[PROBLEM DETAILS]
What lines below contain the string "minus"? List them all.

[PROVIDED INFORMATION]

——

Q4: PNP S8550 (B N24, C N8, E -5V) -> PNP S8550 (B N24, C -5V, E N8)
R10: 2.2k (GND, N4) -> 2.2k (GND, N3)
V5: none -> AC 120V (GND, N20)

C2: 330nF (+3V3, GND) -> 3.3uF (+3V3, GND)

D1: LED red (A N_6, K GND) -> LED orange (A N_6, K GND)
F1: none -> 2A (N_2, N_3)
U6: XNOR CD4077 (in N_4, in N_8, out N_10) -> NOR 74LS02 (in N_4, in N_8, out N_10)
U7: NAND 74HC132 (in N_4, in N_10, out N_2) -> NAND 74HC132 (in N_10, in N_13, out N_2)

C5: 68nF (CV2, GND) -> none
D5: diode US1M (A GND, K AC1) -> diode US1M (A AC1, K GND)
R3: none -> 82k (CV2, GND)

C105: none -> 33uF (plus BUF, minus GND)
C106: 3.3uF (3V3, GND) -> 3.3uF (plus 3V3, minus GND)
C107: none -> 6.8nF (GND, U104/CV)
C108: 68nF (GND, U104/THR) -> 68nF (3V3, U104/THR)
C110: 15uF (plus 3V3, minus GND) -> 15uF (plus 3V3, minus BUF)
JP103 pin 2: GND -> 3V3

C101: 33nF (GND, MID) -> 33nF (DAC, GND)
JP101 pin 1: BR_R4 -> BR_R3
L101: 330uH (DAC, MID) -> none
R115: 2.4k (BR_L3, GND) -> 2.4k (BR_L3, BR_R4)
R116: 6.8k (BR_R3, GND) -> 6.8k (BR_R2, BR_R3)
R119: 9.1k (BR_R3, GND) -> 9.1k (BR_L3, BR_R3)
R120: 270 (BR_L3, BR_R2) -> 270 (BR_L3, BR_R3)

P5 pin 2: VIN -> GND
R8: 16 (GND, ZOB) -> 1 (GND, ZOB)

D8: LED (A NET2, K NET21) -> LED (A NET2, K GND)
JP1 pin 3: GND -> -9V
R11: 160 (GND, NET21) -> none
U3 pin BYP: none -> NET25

——

[EXPECTED OUTPUT]
C105: none -> 33uF (plus BUF, minus GND)
C106: 3.3uF (3V3, GND) -> 3.3uF (plus 3V3, minus GND)
C110: 15uF (plus 3V3, minus GND) -> 15uF (plus 3V3, minus BUF)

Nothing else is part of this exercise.